> Material supplied:

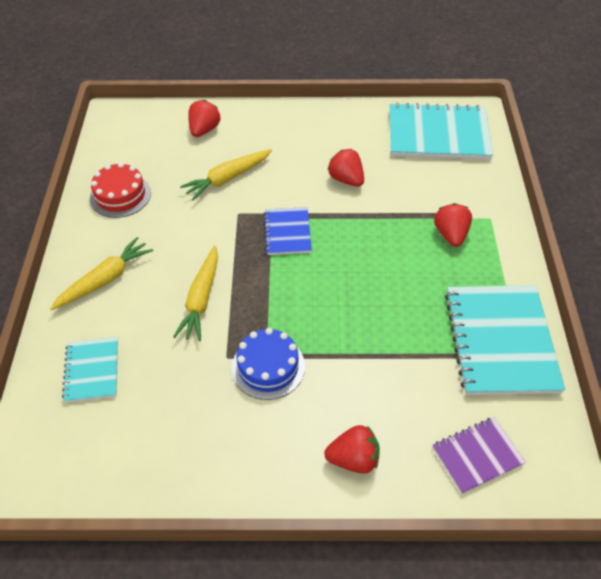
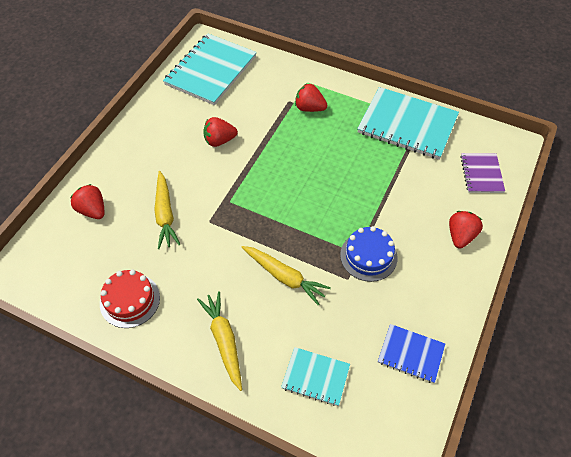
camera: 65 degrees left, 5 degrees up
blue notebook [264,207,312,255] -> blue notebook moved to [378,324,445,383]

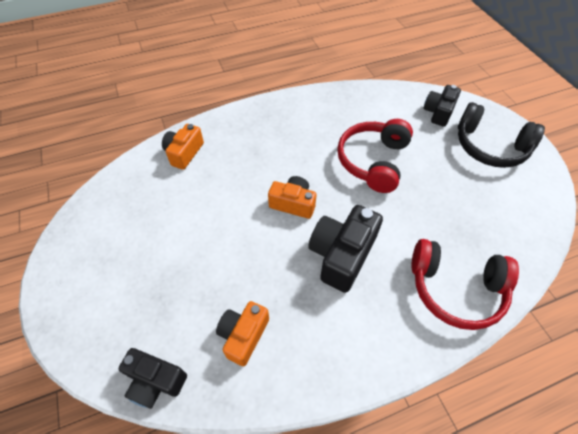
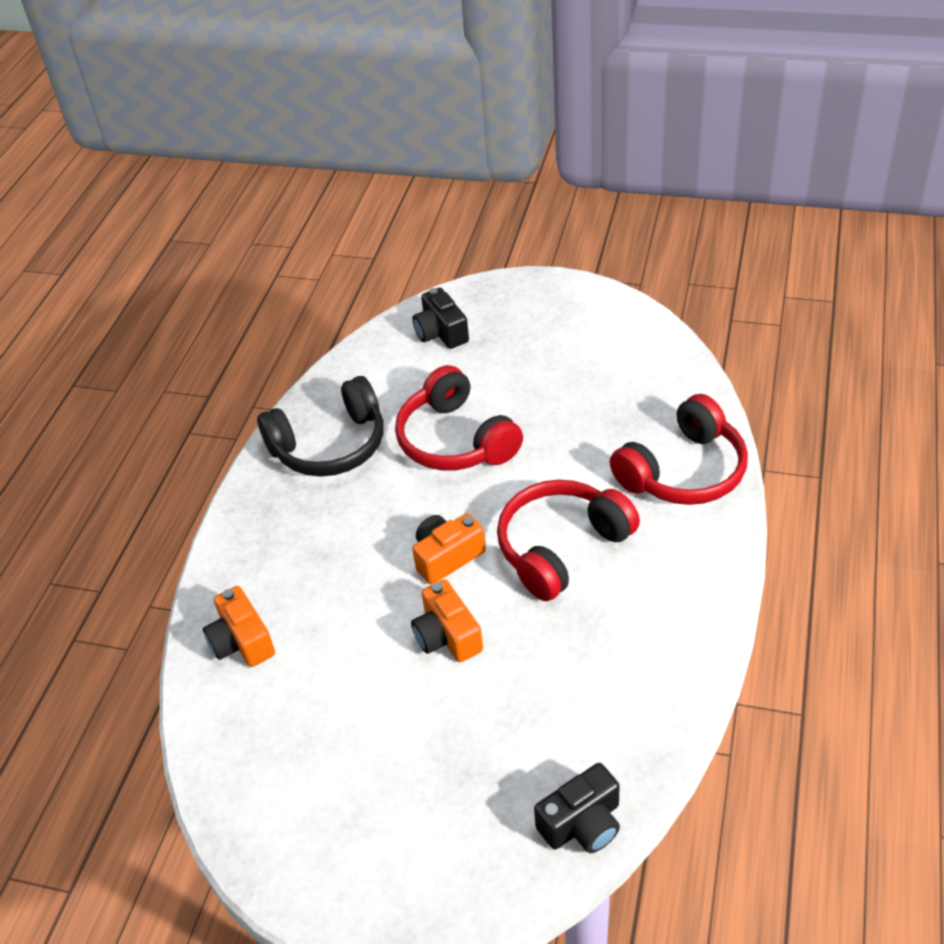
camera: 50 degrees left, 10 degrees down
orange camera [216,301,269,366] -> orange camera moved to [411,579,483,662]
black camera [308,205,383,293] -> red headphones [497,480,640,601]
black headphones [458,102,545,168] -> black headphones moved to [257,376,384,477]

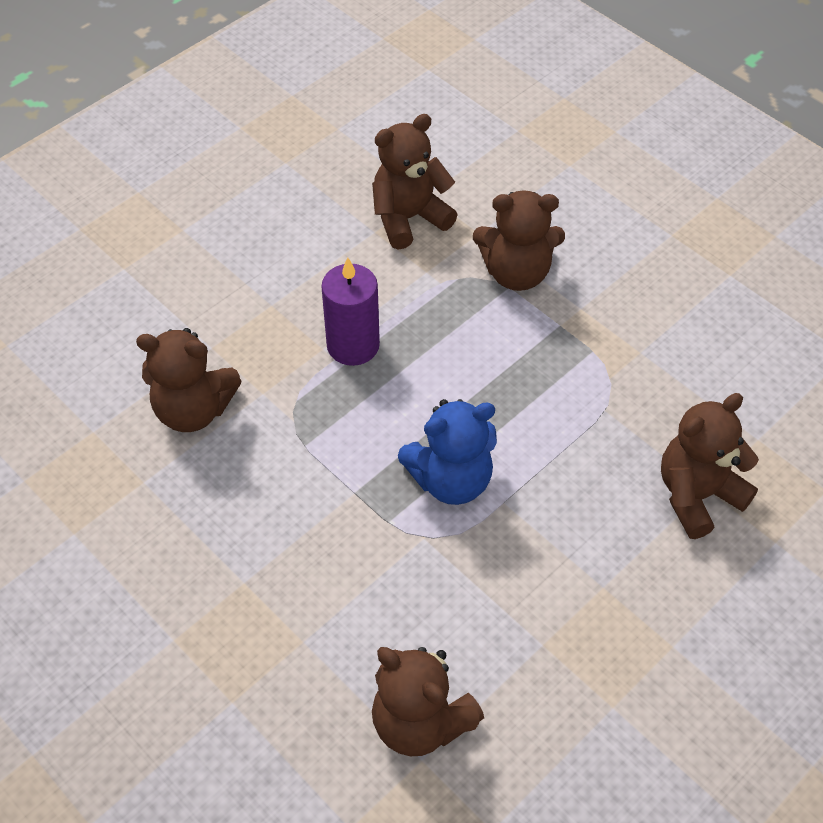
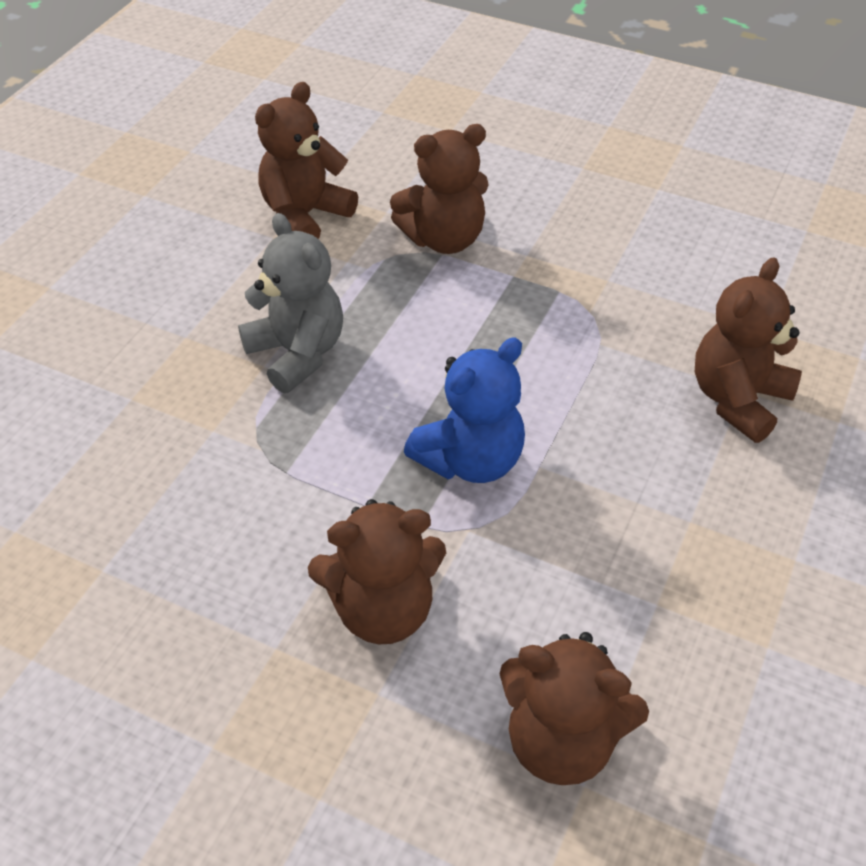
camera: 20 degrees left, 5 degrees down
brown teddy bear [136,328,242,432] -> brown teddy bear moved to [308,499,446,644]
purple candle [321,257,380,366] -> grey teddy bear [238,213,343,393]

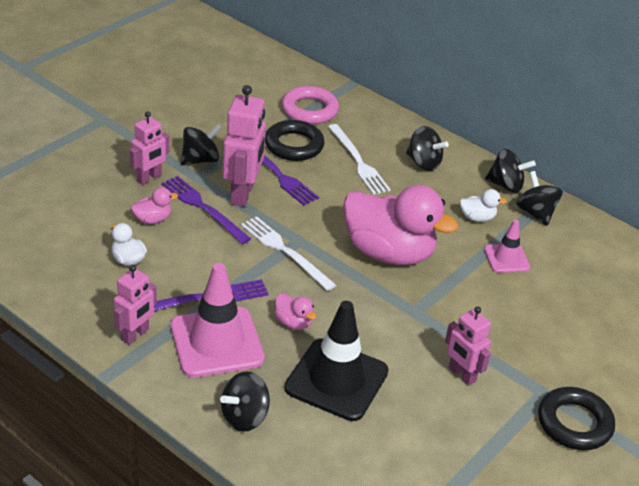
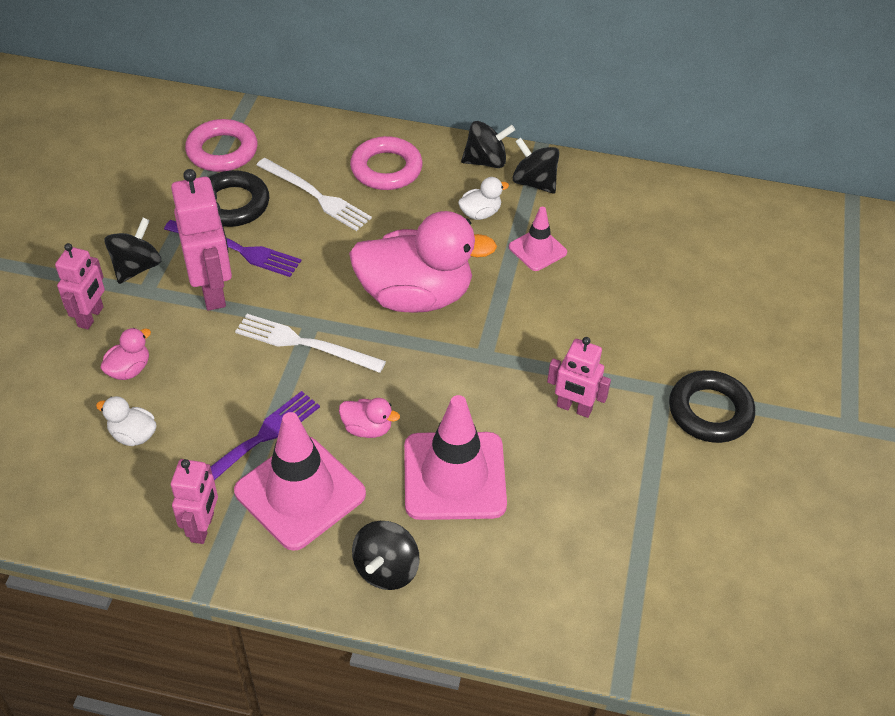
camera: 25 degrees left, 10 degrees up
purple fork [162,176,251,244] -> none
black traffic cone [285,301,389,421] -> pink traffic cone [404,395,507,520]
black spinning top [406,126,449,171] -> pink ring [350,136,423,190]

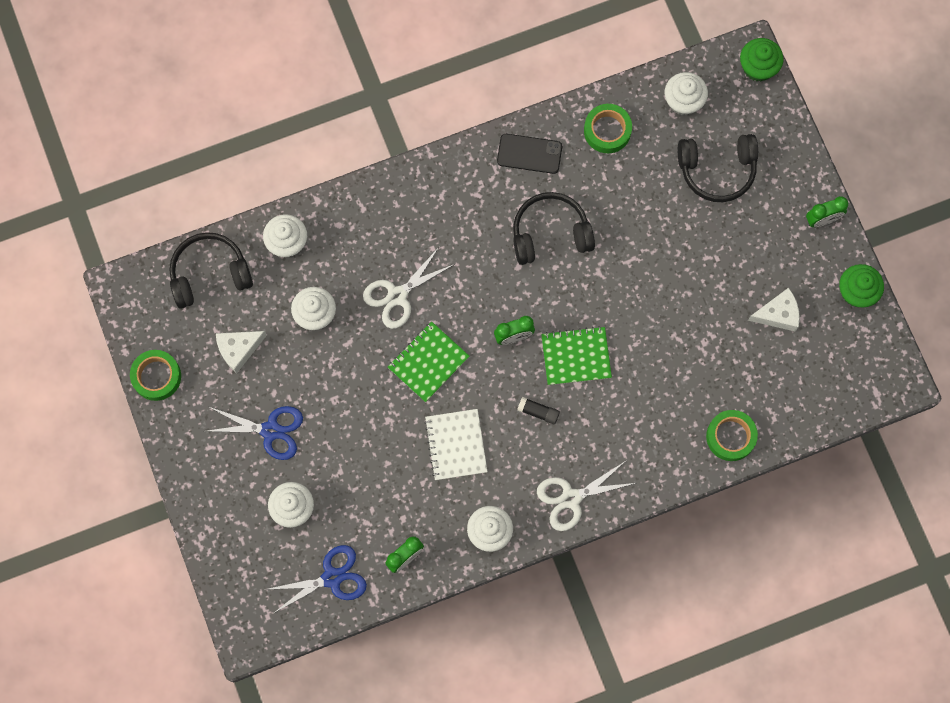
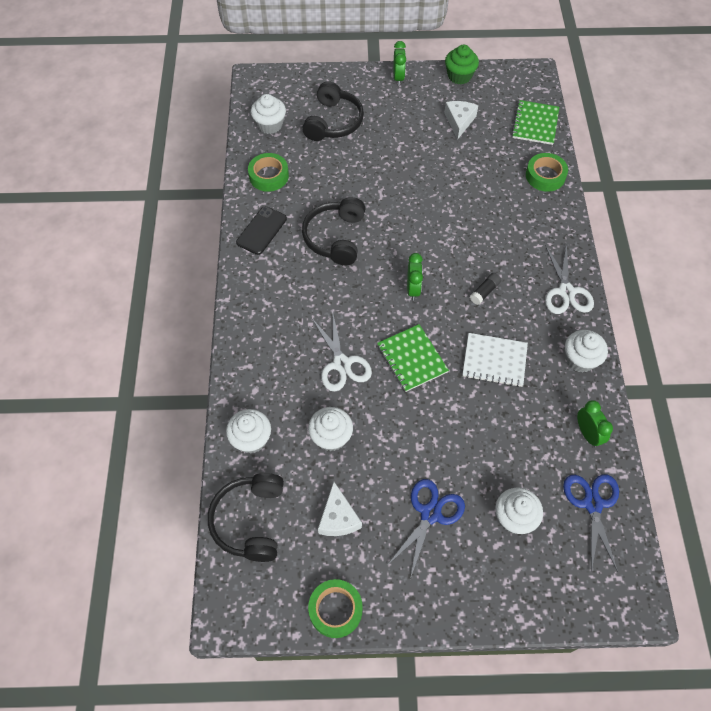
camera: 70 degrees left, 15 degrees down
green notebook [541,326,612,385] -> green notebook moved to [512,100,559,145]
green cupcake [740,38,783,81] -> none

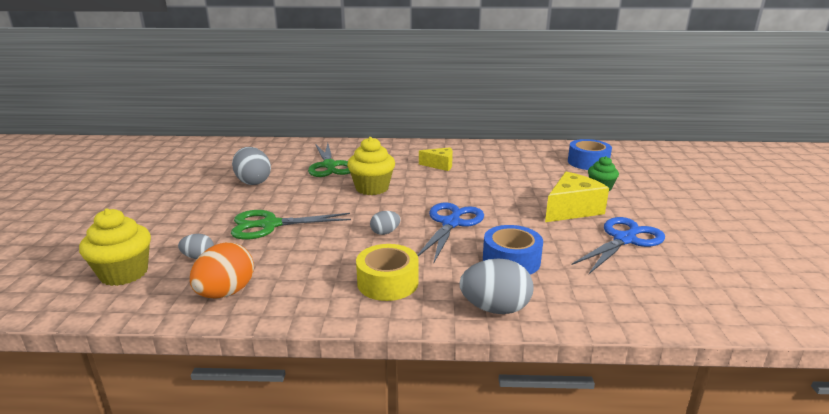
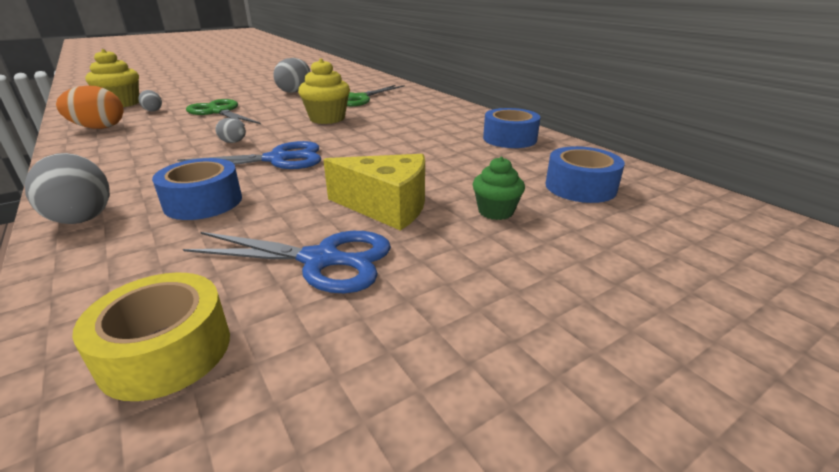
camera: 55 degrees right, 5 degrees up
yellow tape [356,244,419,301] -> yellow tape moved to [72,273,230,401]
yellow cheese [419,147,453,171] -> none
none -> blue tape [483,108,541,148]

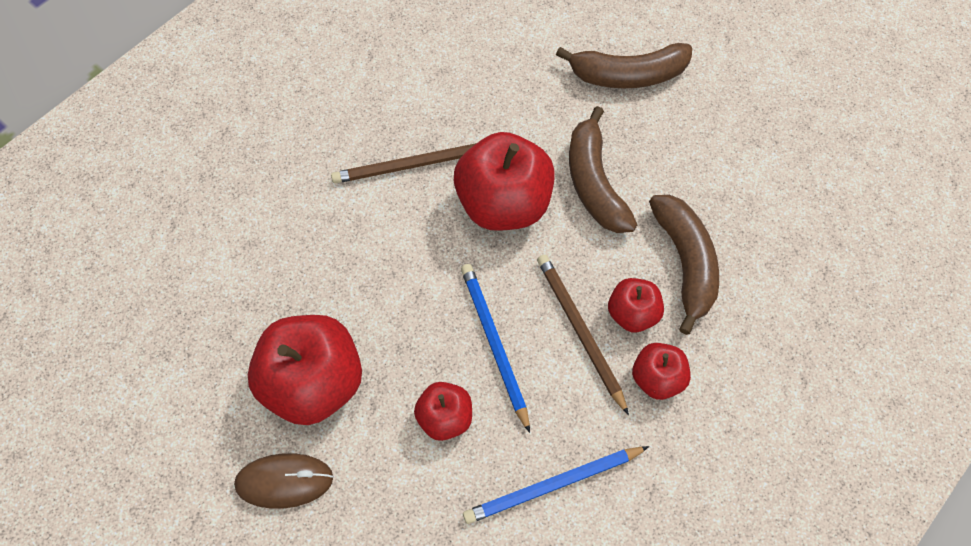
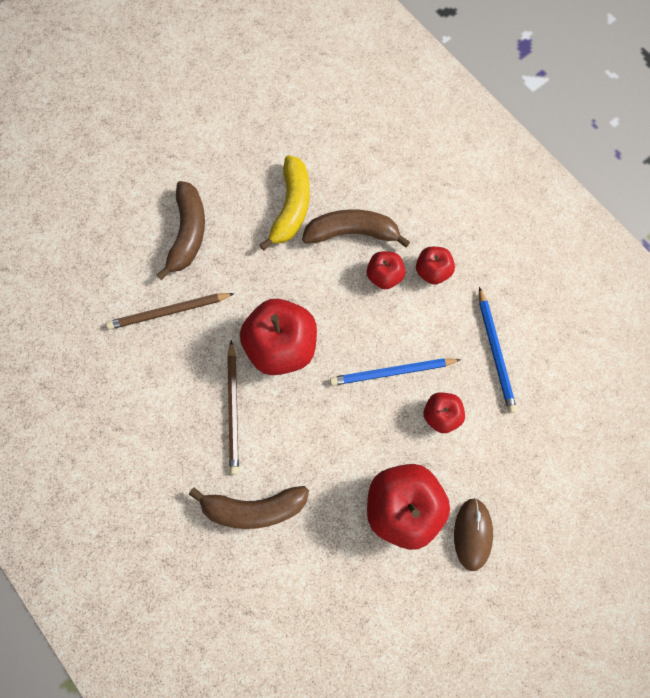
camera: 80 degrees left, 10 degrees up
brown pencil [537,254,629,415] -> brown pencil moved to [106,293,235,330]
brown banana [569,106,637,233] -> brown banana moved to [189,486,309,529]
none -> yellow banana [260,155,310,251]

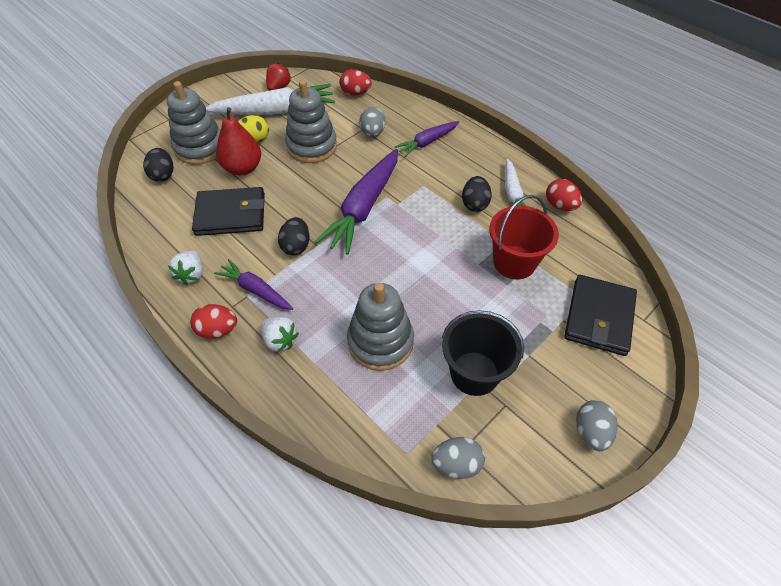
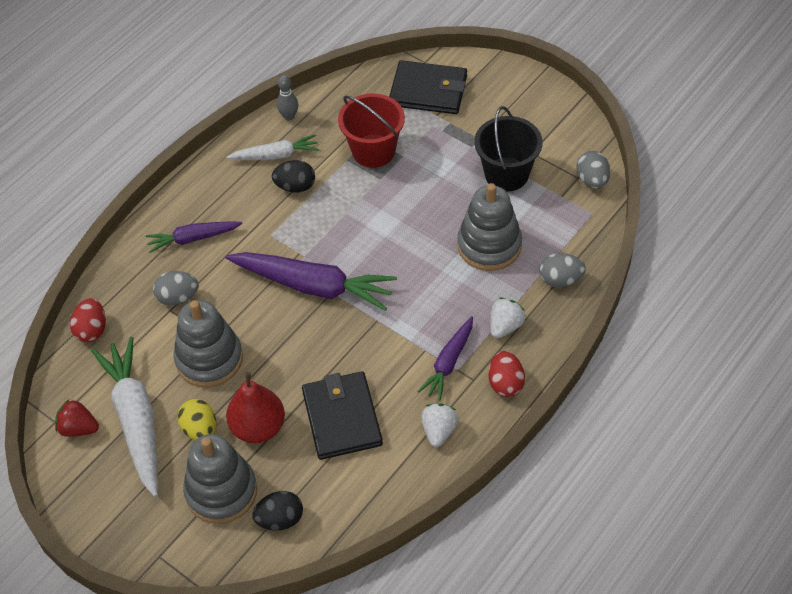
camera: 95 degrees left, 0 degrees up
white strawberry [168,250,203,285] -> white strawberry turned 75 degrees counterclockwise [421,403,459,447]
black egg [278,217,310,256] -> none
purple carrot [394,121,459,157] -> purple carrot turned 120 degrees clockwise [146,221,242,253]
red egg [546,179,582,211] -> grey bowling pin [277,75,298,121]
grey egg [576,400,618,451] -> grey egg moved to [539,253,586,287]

> Job item:
Output the records exactly, and let none of their pictures appear in the copy.

> Answer area:
camera: 65 degrees left, 5 degrees up
blue notebook [264,207,312,255] -> blue notebook moved to [378,324,445,383]

camera: 50 degrees left, 10 degrees down
orange camera [216,301,269,366] -> orange camera moved to [411,579,483,662]
black camera [308,205,383,293] -> red headphones [497,480,640,601]
black headphones [458,102,545,168] -> black headphones moved to [257,376,384,477]

camera: 20 degrees left, 5 degrees down
brown teddy bear [136,328,242,432] -> brown teddy bear moved to [308,499,446,644]
purple candle [321,257,380,366] -> grey teddy bear [238,213,343,393]

camera: 25 degrees left, 10 degrees up
purple fork [162,176,251,244] -> none
black traffic cone [285,301,389,421] -> pink traffic cone [404,395,507,520]
black spinning top [406,126,449,171] -> pink ring [350,136,423,190]

camera: 70 degrees left, 15 degrees down
green notebook [541,326,612,385] -> green notebook moved to [512,100,559,145]
green cupcake [740,38,783,81] -> none

camera: 55 degrees right, 5 degrees up
yellow tape [356,244,419,301] -> yellow tape moved to [72,273,230,401]
yellow cheese [419,147,453,171] -> none
none -> blue tape [483,108,541,148]

camera: 80 degrees left, 10 degrees up
brown pencil [537,254,629,415] -> brown pencil moved to [106,293,235,330]
brown banana [569,106,637,233] -> brown banana moved to [189,486,309,529]
none -> yellow banana [260,155,310,251]

camera: 95 degrees left, 0 degrees up
white strawberry [168,250,203,285] -> white strawberry turned 75 degrees counterclockwise [421,403,459,447]
black egg [278,217,310,256] -> none
purple carrot [394,121,459,157] -> purple carrot turned 120 degrees clockwise [146,221,242,253]
red egg [546,179,582,211] -> grey bowling pin [277,75,298,121]
grey egg [576,400,618,451] -> grey egg moved to [539,253,586,287]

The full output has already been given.